■ Problem to solve ■
Only lines holding "black" are needed; copy each of them from the data below.

■ Provided records ■
────────────────────
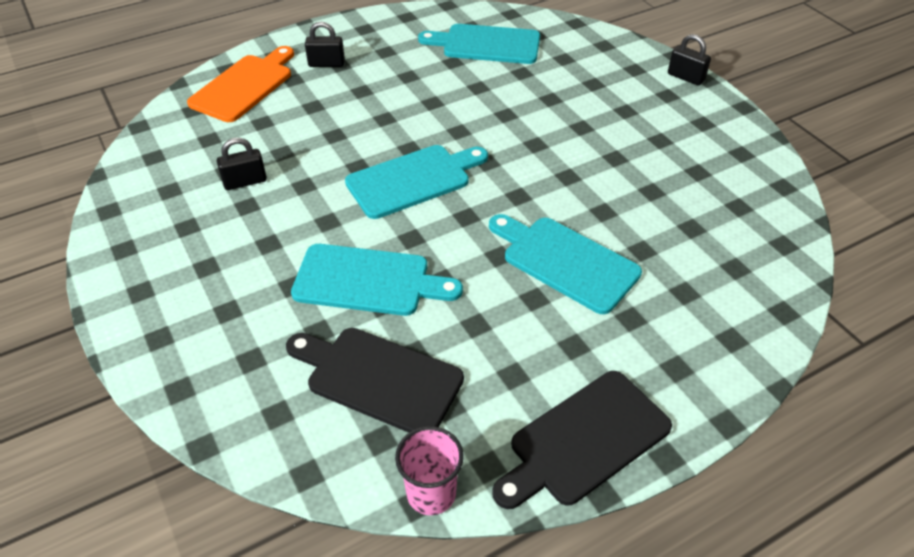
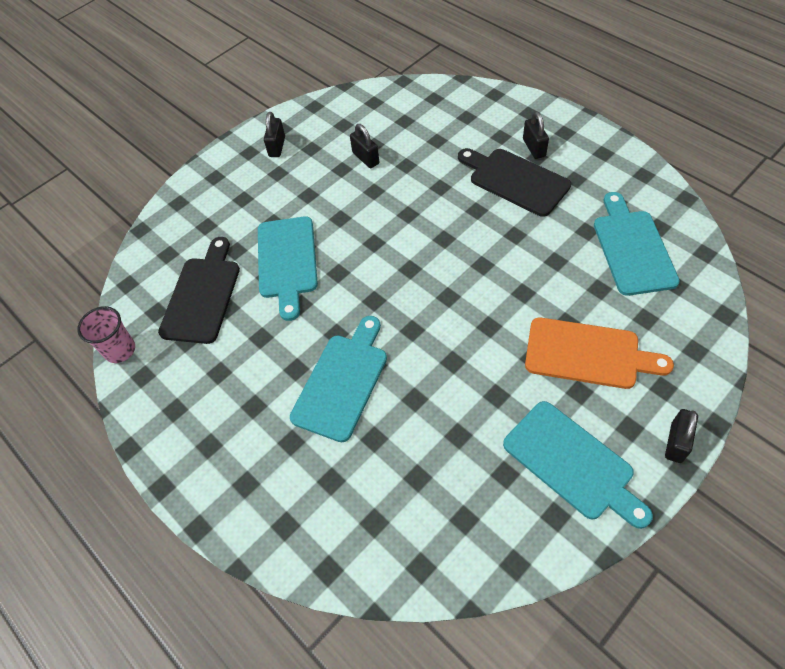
camera: 80 degrees right, 10 degrees up
(155, 259) = (277, 147): none -> black padlock
(245, 86) = (477, 113): orange cutting board -> orange cutting board (588, 354)
(413, 180) = (405, 253): turquoise cutting board -> turquoise cutting board (572, 463)
(584, 440) = (169, 429): black cutting board -> black cutting board (515, 180)

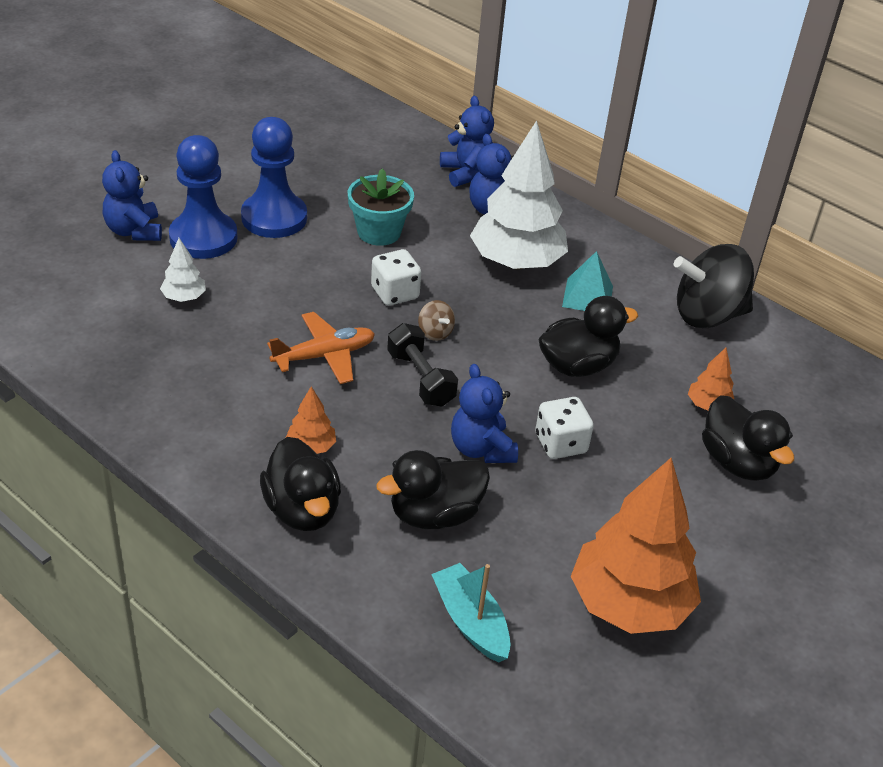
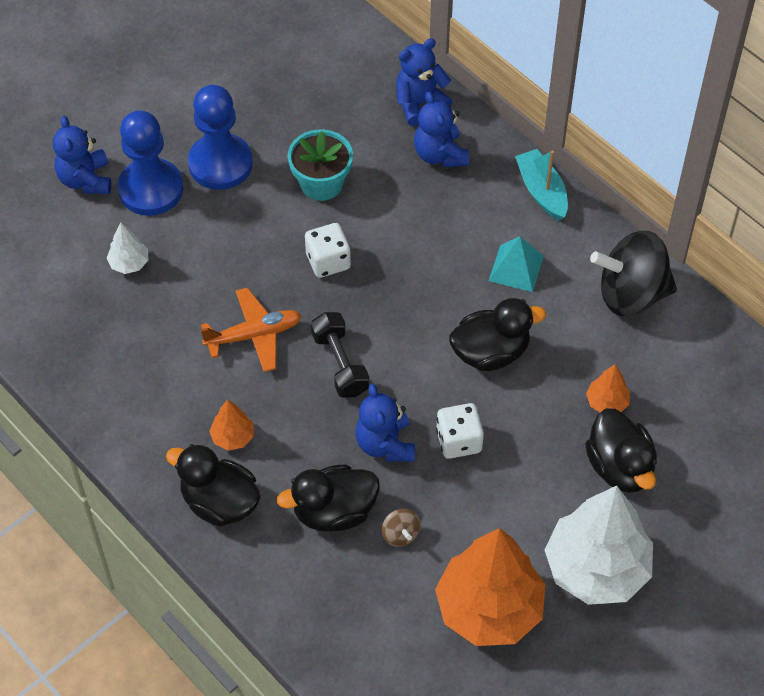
camera: 10 degrees right, 15 degrees up
(302, 510) = (219, 502): black duck -> black duck turned 135 degrees clockwise
(435, 332) = (360, 310): brown spinning top -> brown spinning top (400, 534)
(466, 173) = (419, 103): blue teddy bear -> blue teddy bear turned 105 degrees counterclockwise
(471, 621) = (350, 618): turquoise boat -> turquoise boat (542, 191)
(516, 262) = (452, 224): white tree -> white tree (596, 569)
────────────────────
■ Result ■
(155, 259) = (277, 147): none -> black padlock
(584, 440) = (169, 429): black cutting board -> black cutting board (515, 180)
(302, 510) = (219, 502): black duck -> black duck turned 135 degrees clockwise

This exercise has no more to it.